Scene edit records:
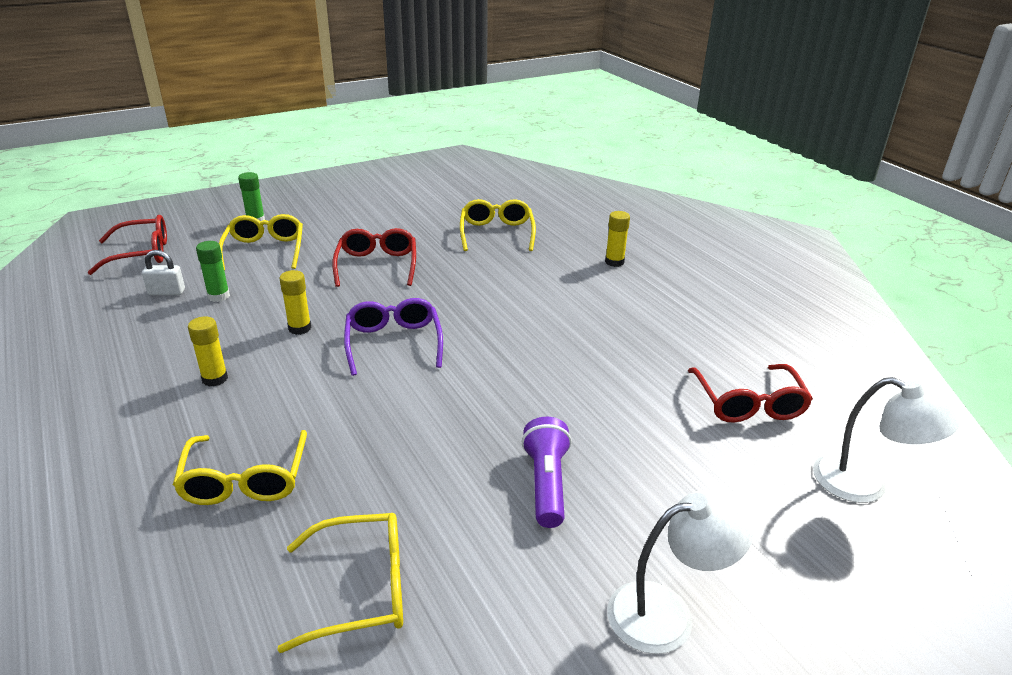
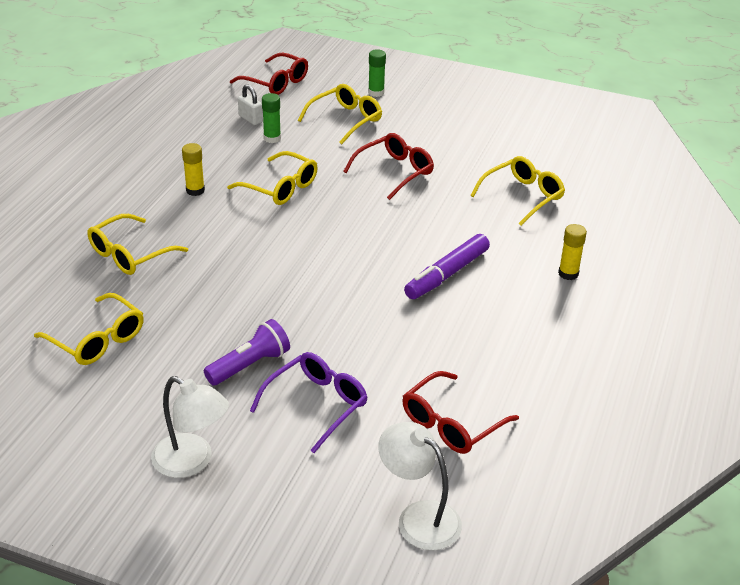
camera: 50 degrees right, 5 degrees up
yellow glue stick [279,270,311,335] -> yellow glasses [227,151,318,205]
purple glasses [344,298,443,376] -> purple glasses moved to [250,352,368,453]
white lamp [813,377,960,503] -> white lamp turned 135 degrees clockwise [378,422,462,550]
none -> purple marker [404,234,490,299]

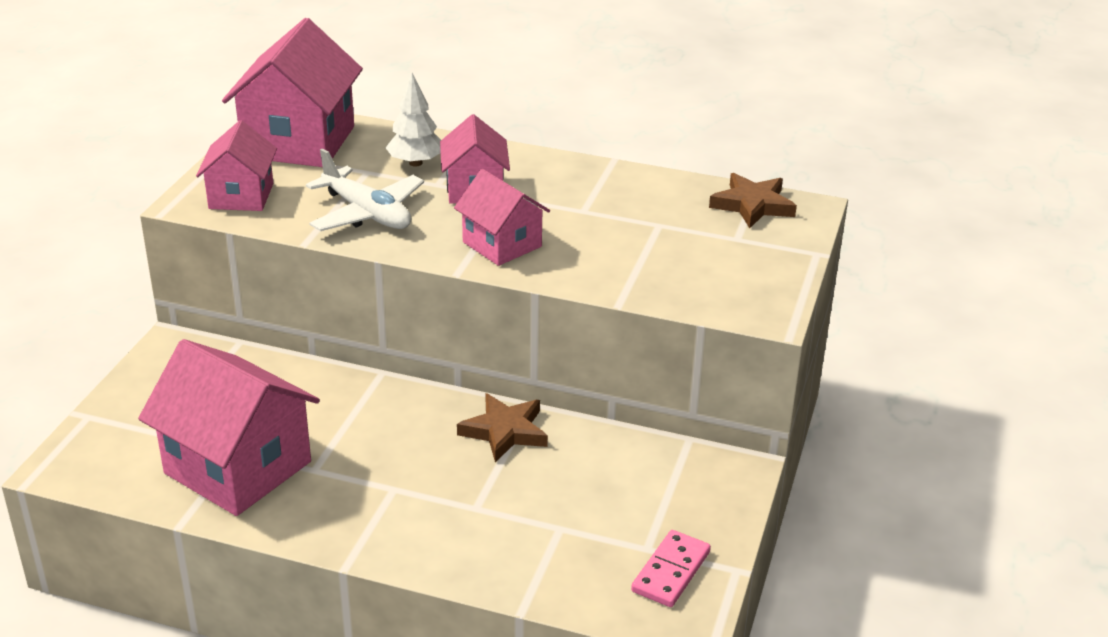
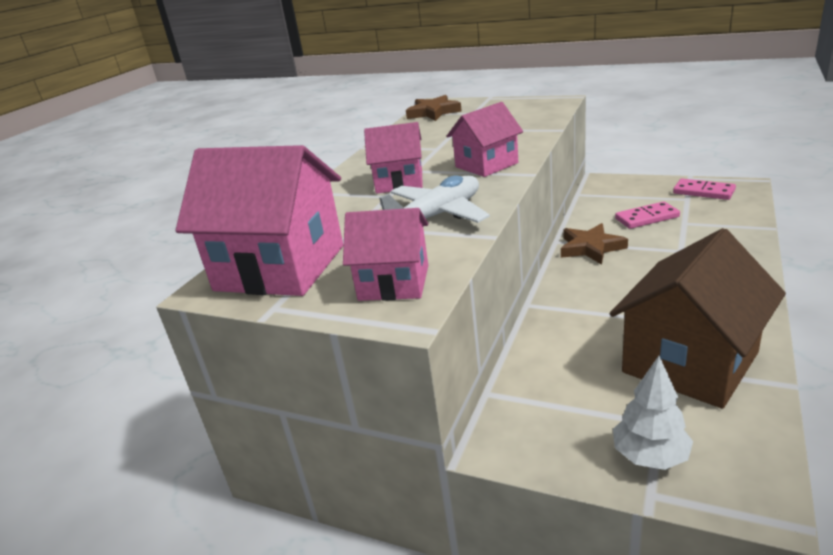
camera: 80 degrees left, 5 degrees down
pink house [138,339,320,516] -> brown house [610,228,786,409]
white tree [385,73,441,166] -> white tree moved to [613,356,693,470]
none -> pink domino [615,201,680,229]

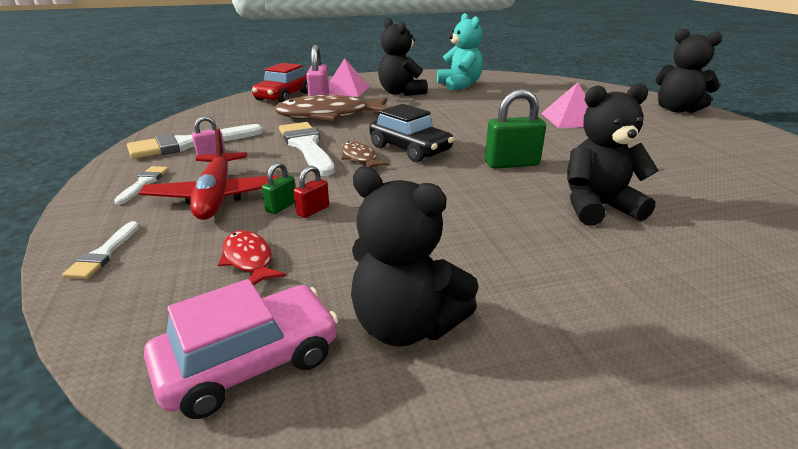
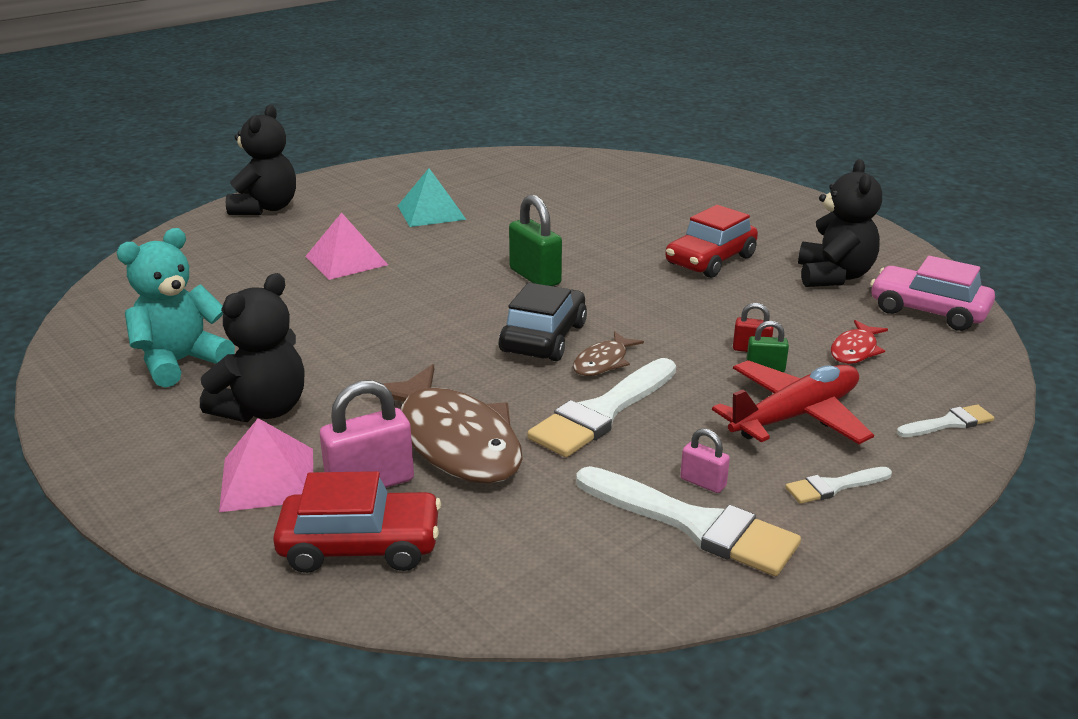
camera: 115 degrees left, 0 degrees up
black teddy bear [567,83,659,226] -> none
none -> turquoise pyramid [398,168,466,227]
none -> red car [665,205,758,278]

• _Brief_: Only the lines from the line with "white tree [385,73,441,166]" to the end of the records should be repeated, exactly and without pictures.

• _Solution to the problem_:
white tree [385,73,441,166] -> white tree moved to [613,356,693,470]
none -> pink domino [615,201,680,229]

camera: 115 degrees left, 0 degrees up
black teddy bear [567,83,659,226] -> none
none -> turquoise pyramid [398,168,466,227]
none -> red car [665,205,758,278]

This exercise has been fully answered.